Task objective: For each line below that includes the string "dekamepik", show the whole line.

Object change descriptions:
_____
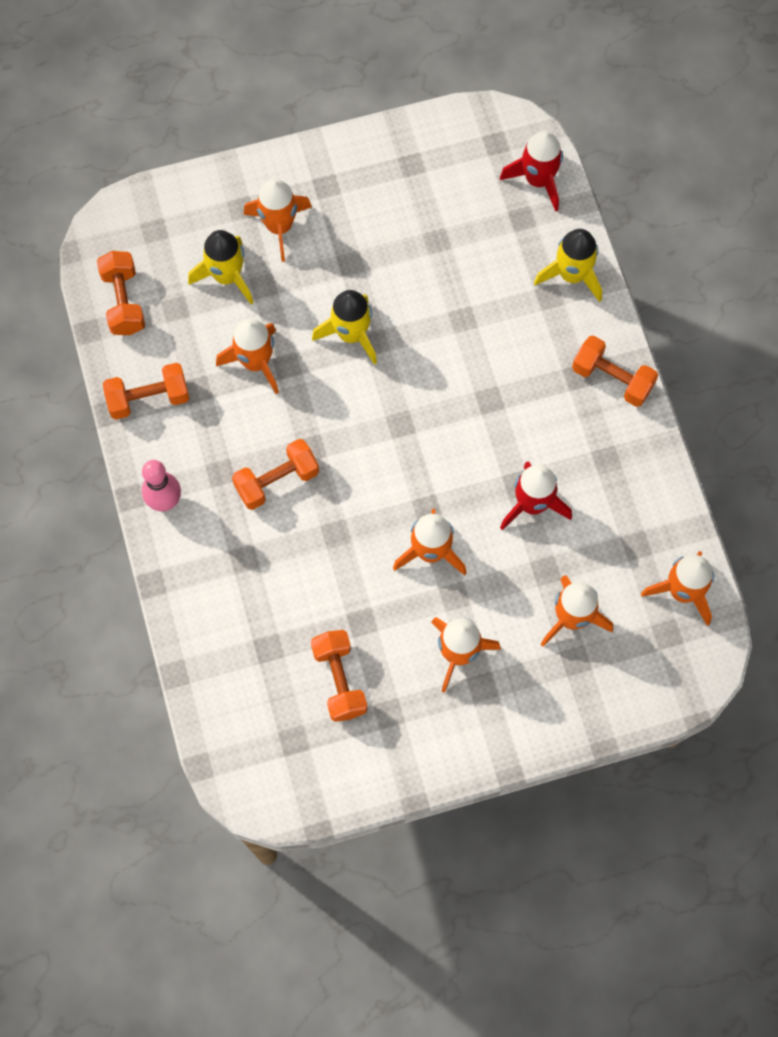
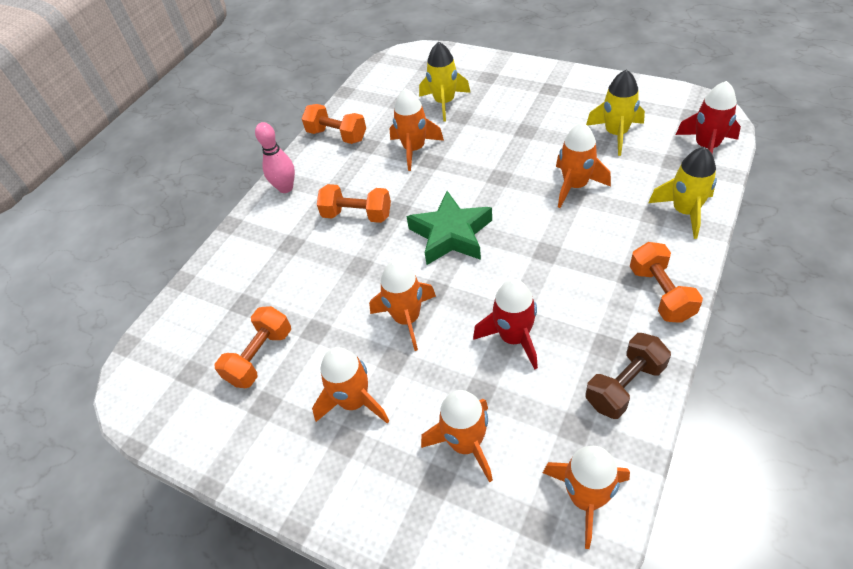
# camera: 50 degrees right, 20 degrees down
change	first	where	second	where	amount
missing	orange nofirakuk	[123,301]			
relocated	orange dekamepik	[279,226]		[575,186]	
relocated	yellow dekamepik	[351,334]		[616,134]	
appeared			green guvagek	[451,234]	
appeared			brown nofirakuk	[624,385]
_____
Problem solution:
relocated	orange dekamepik	[279,226]		[575,186]	
relocated	yellow dekamepik	[351,334]		[616,134]	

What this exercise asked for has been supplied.